DIRECTIONS: Apart from the pictures, write out the records that follow exactly.

(Coordinate-based object records)

▼

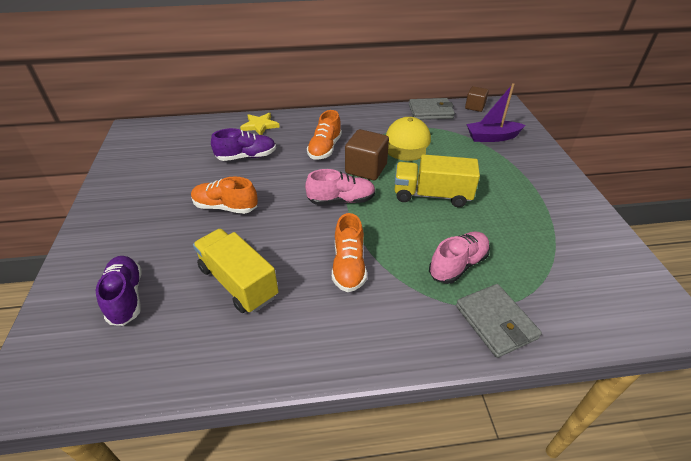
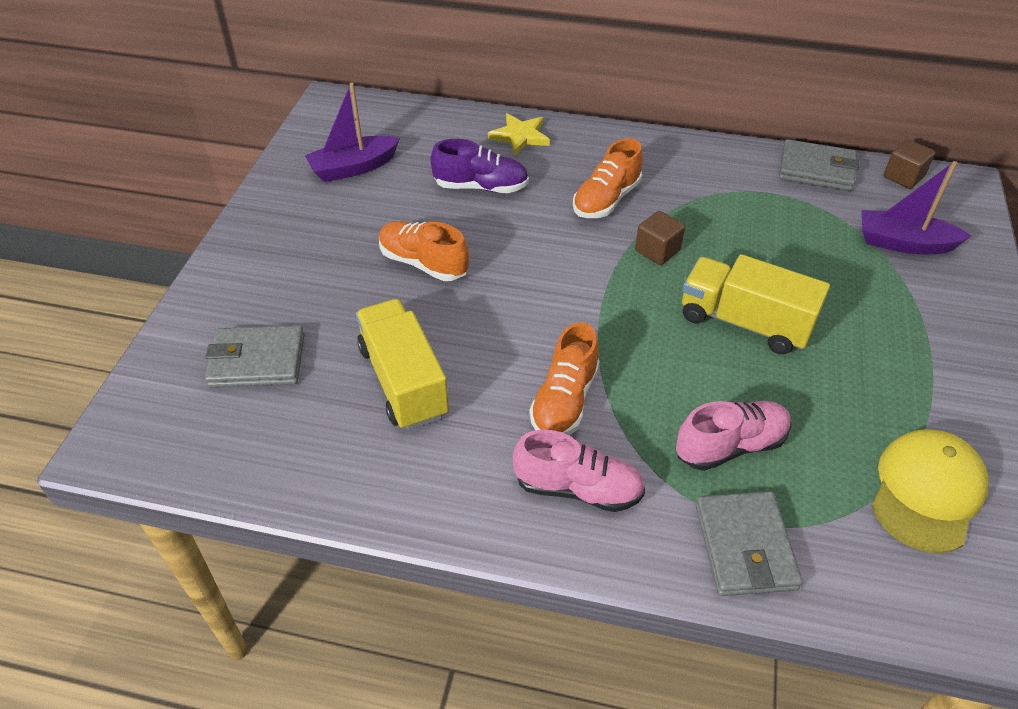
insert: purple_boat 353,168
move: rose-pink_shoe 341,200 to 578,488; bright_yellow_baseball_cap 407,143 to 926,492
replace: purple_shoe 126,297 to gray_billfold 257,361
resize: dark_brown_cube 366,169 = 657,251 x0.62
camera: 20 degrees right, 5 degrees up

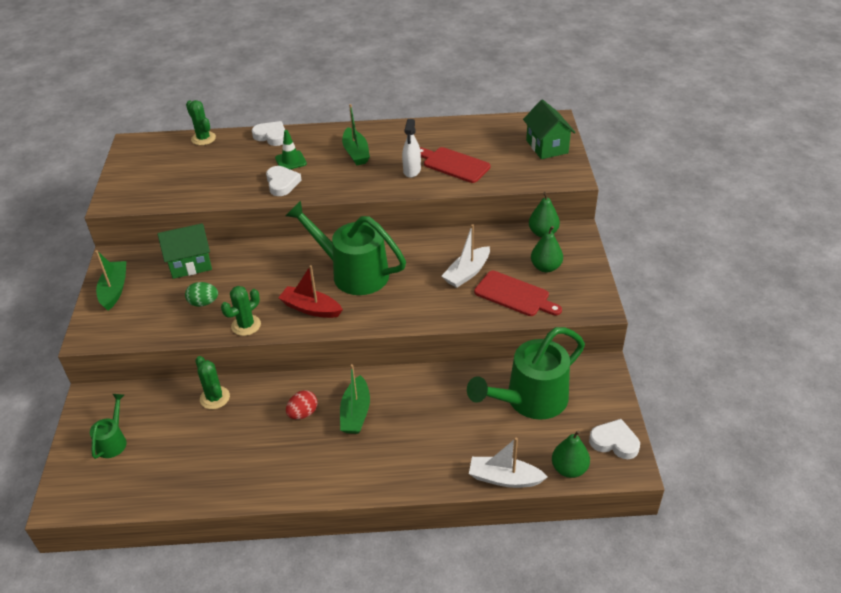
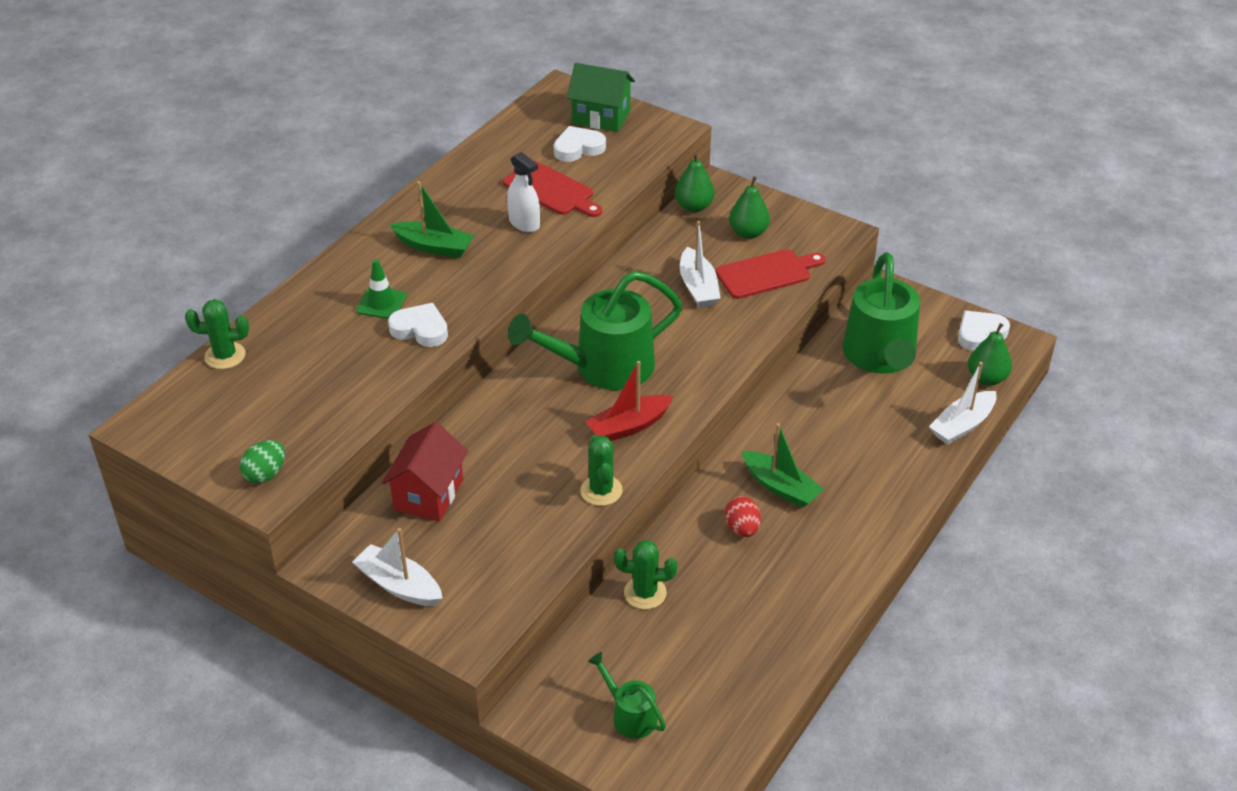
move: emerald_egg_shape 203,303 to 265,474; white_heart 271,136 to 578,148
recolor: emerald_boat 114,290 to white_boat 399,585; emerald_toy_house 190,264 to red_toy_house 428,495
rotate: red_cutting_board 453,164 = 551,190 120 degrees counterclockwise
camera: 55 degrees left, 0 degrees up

▲

FINISHED TASK:
insert: purple_boat 353,168
move: rose-pink_shoe 341,200 to 578,488; bright_yellow_baseball_cap 407,143 to 926,492
replace: purple_shoe 126,297 to gray_billfold 257,361
resize: dark_brown_cube 366,169 = 657,251 x0.62
camera: 20 degrees right, 5 degrees up

move: emerald_egg_shape 203,303 to 265,474; white_heart 271,136 to 578,148
recolor: emerald_boat 114,290 to white_boat 399,585; emerald_toy_house 190,264 to red_toy_house 428,495
rotate: red_cutting_board 453,164 = 551,190 120 degrees counterclockwise
camera: 55 degrees left, 0 degrees up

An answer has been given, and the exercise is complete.